What the task asks |
Print the entries that appear below, exactly as written and without their pictures.
Excerpted records Start Marker
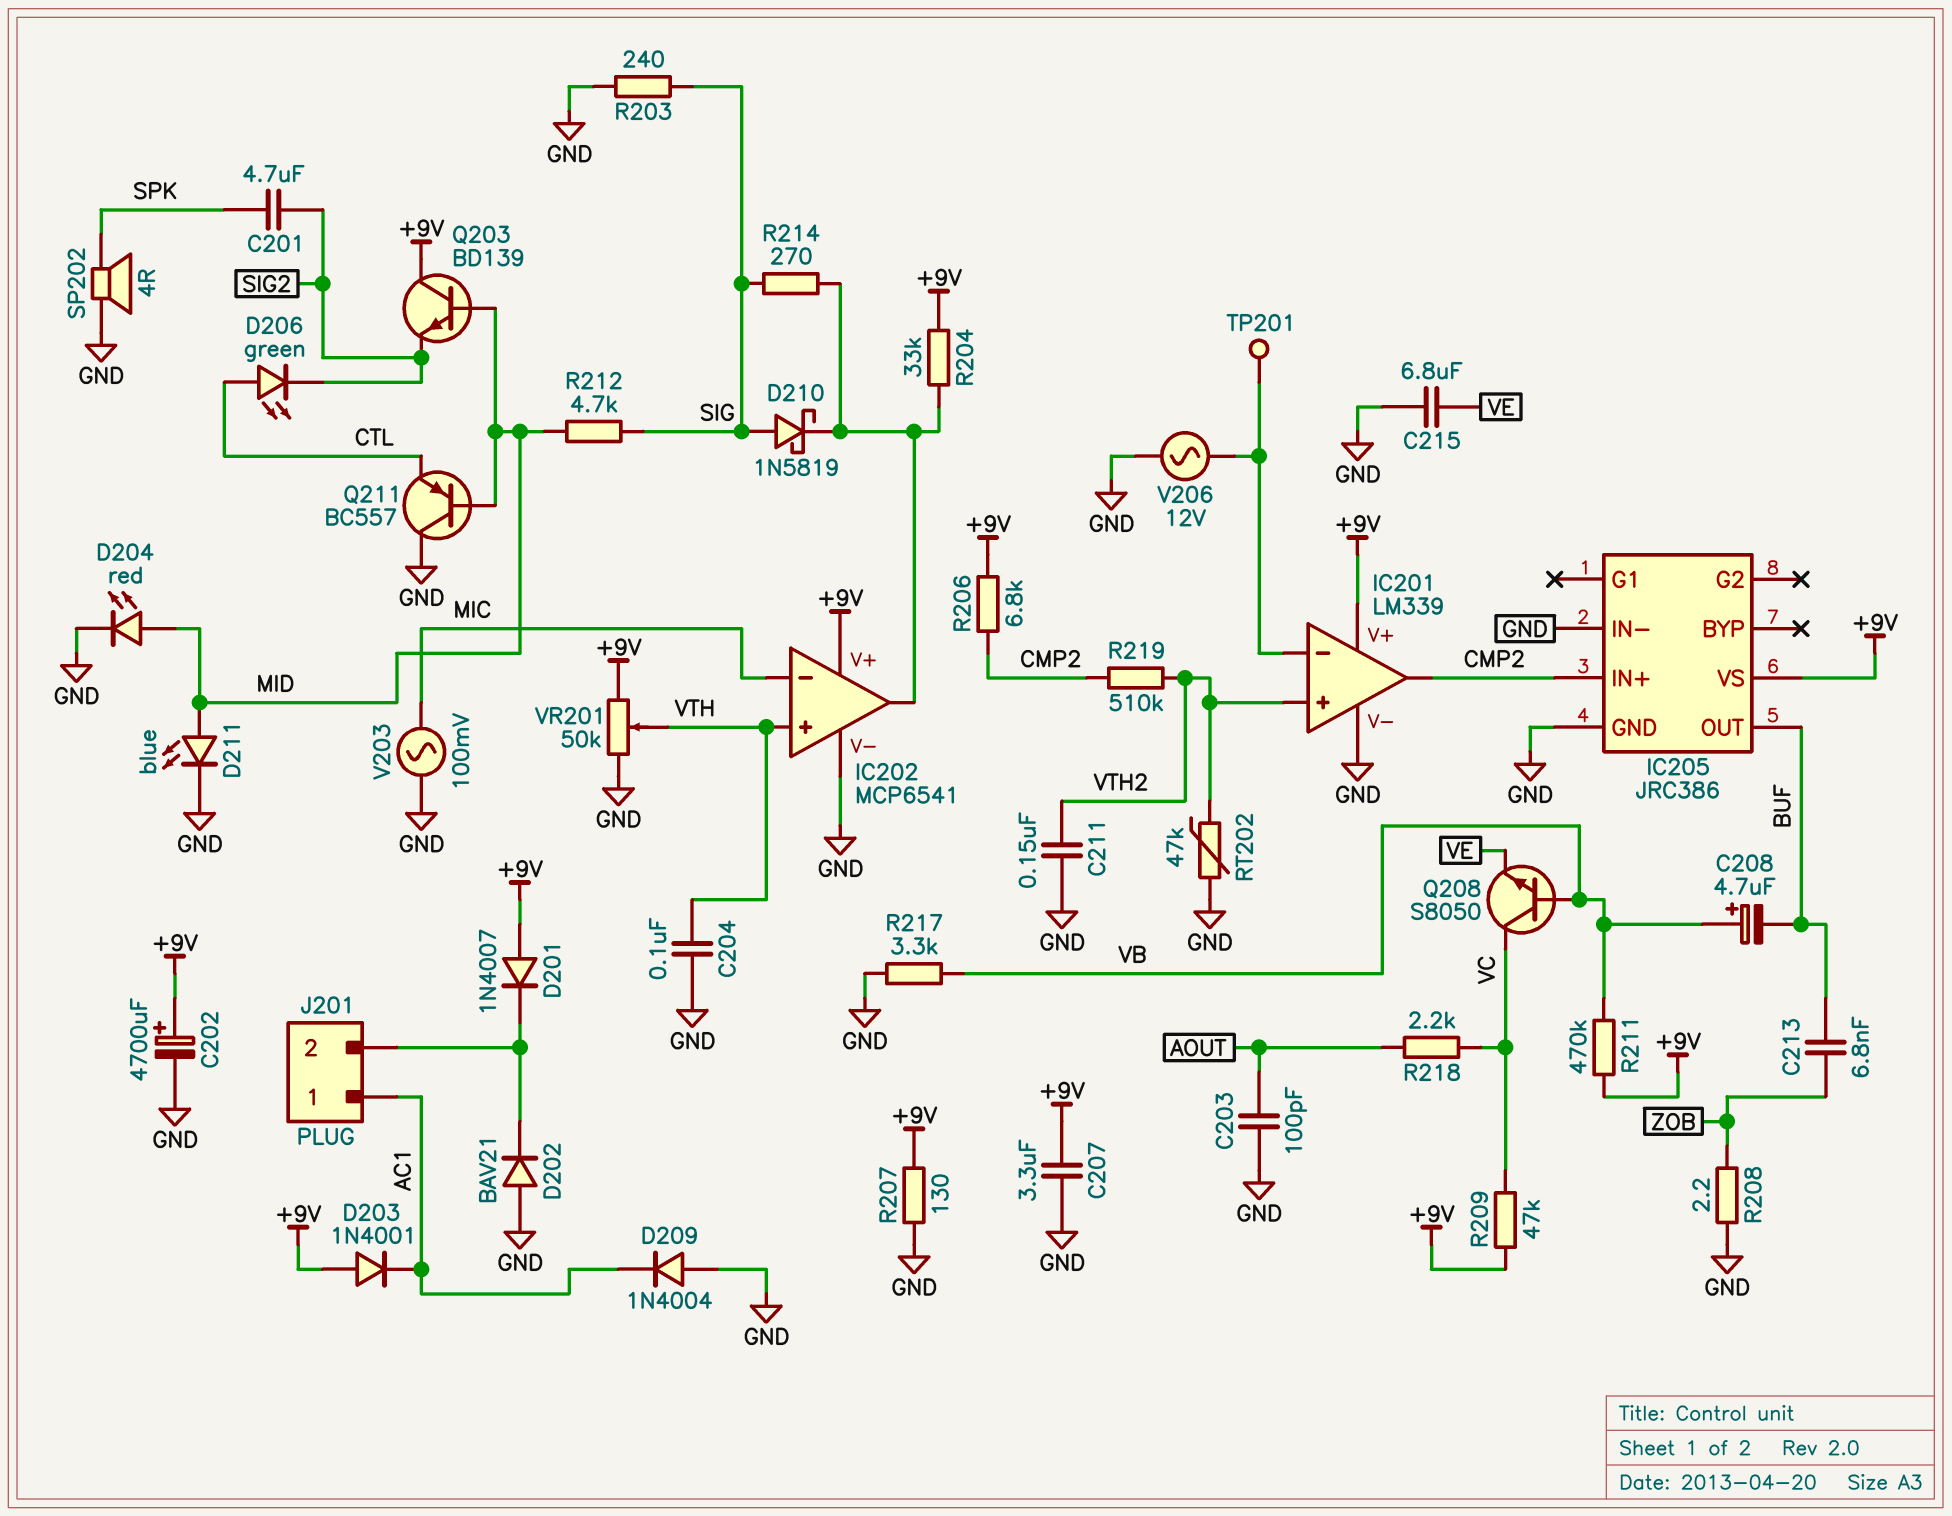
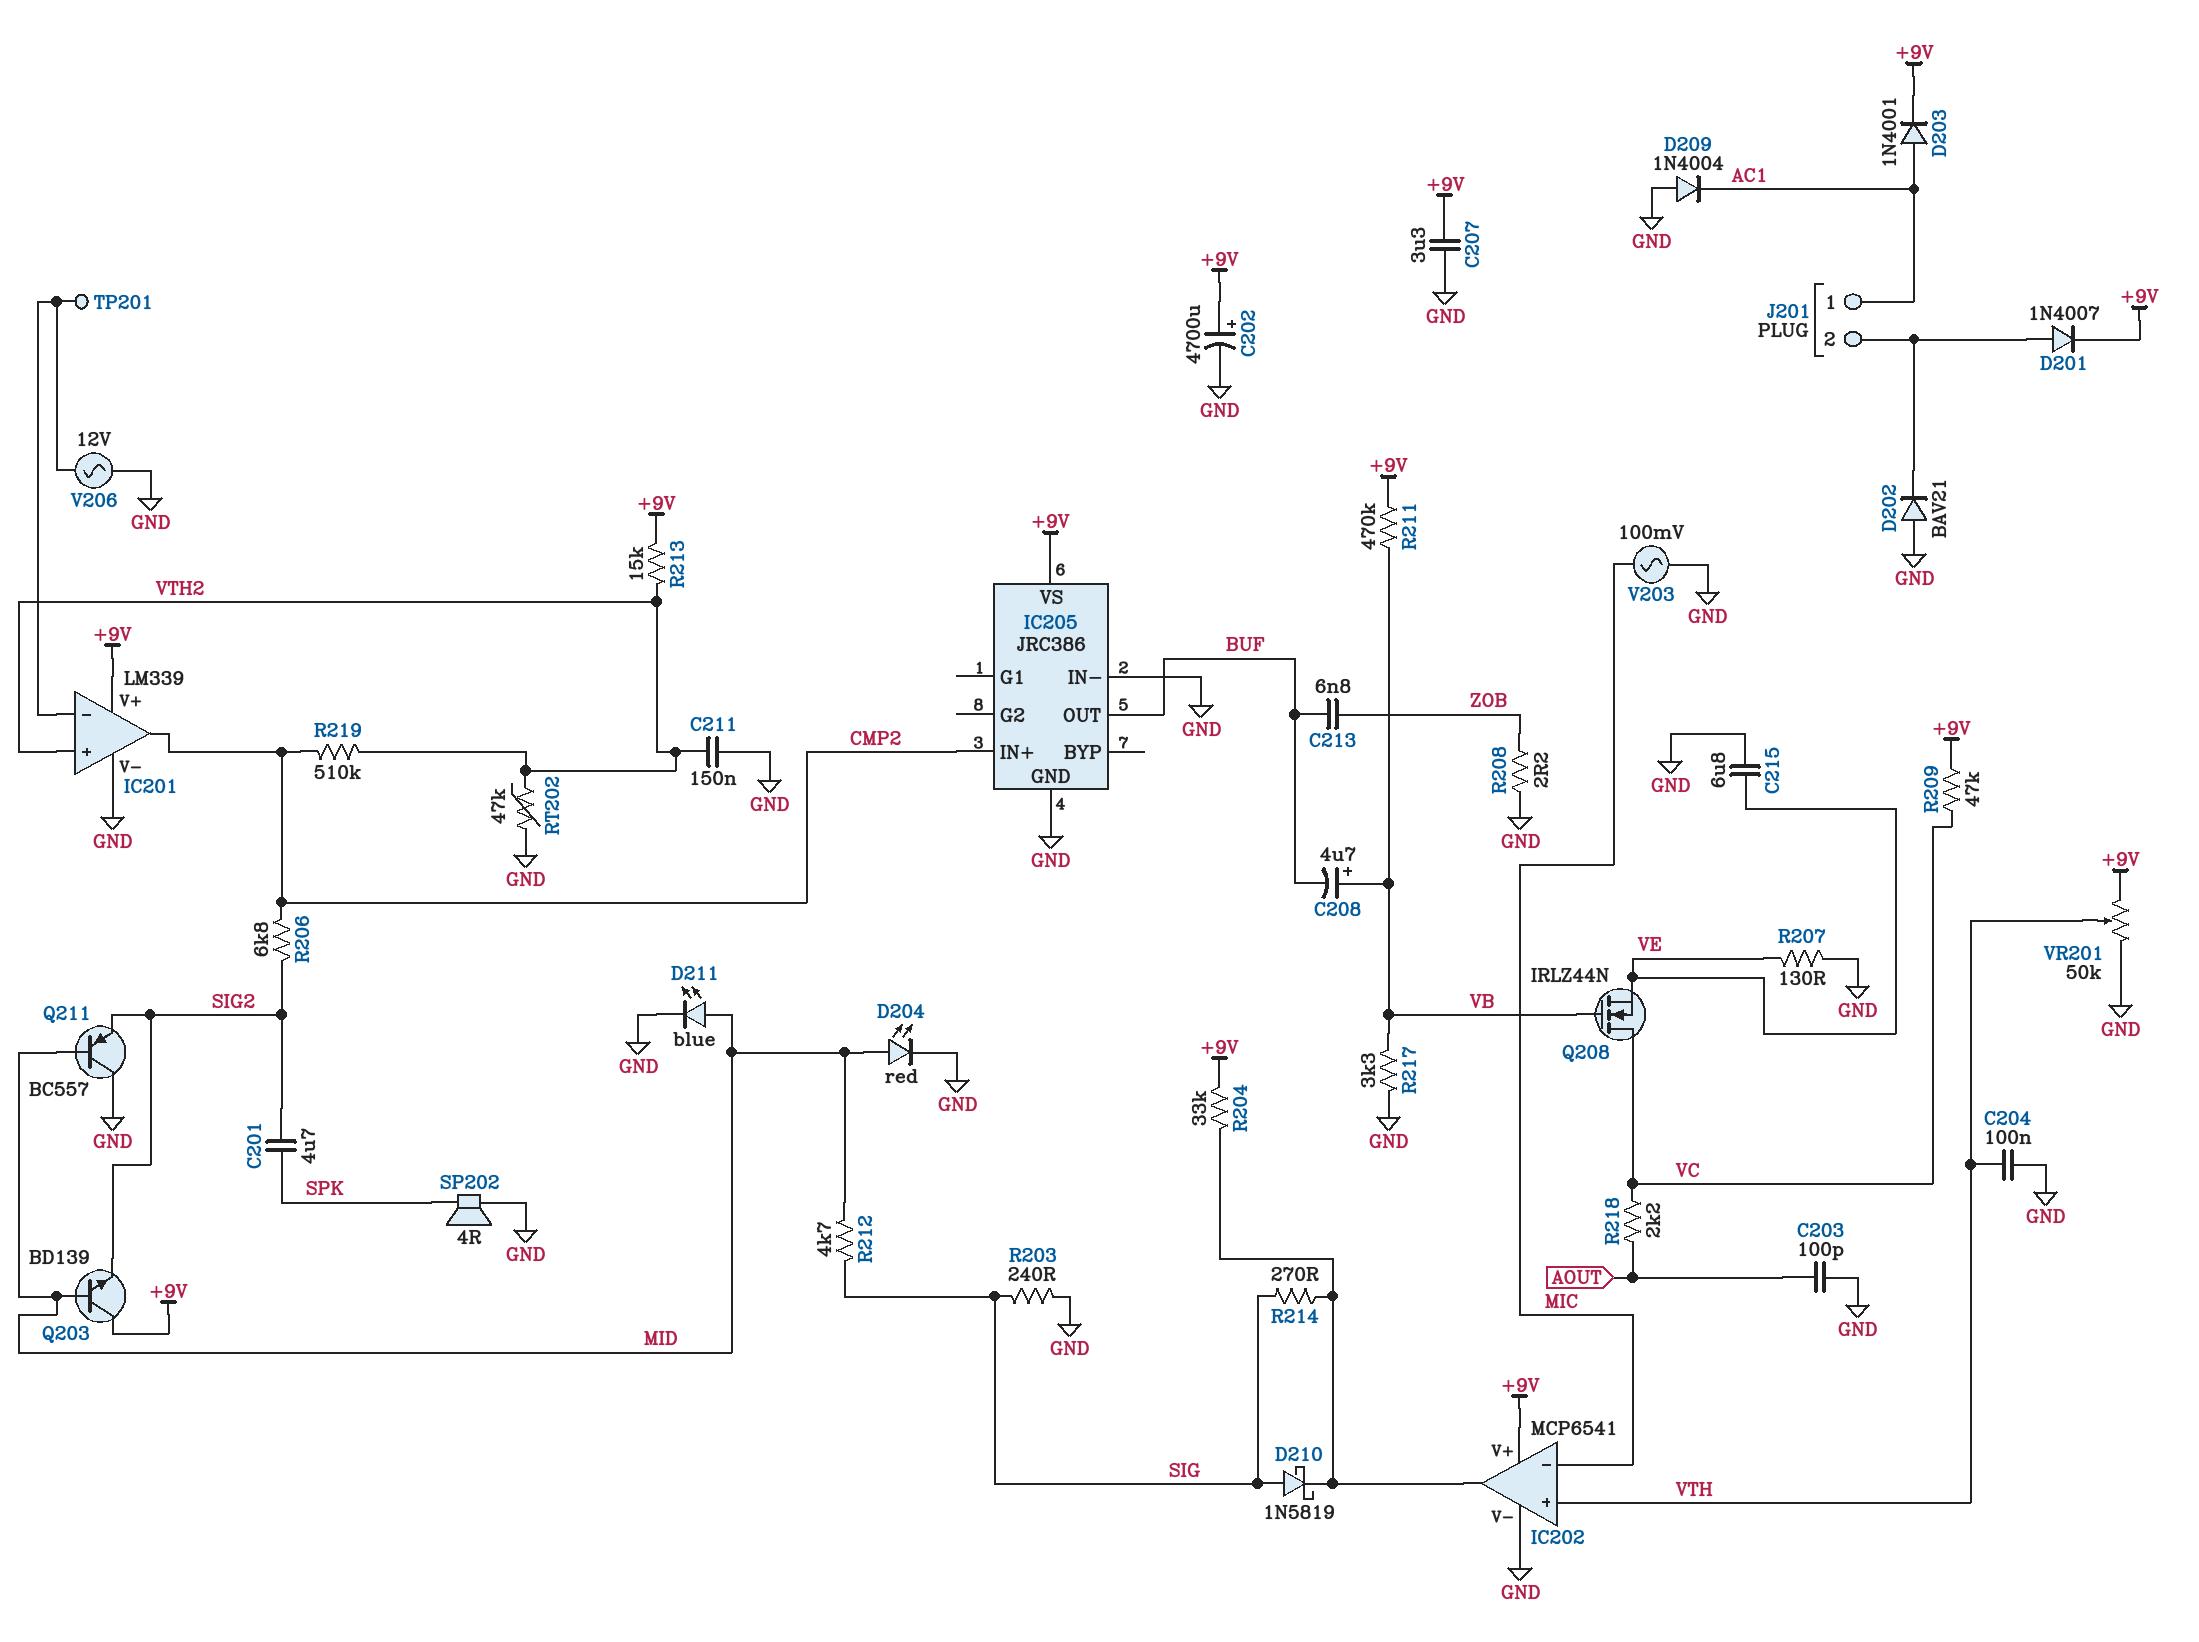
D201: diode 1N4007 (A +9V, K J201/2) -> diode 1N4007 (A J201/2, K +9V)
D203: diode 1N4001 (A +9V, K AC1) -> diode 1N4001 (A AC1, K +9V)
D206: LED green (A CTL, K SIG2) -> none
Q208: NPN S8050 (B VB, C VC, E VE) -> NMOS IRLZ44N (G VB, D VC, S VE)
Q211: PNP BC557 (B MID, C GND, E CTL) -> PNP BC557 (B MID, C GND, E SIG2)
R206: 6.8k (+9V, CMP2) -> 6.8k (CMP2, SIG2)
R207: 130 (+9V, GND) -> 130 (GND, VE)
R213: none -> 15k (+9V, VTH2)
Excerpted records End Marker
Answer box |
D201: diode 1N4007 (A +9V, K J201/2) -> diode 1N4007 (A J201/2, K +9V)
D203: diode 1N4001 (A +9V, K AC1) -> diode 1N4001 (A AC1, K +9V)
D206: LED green (A CTL, K SIG2) -> none
Q208: NPN S8050 (B VB, C VC, E VE) -> NMOS IRLZ44N (G VB, D VC, S VE)
Q211: PNP BC557 (B MID, C GND, E CTL) -> PNP BC557 (B MID, C GND, E SIG2)
R206: 6.8k (+9V, CMP2) -> 6.8k (CMP2, SIG2)
R207: 130 (+9V, GND) -> 130 (GND, VE)
R213: none -> 15k (+9V, VTH2)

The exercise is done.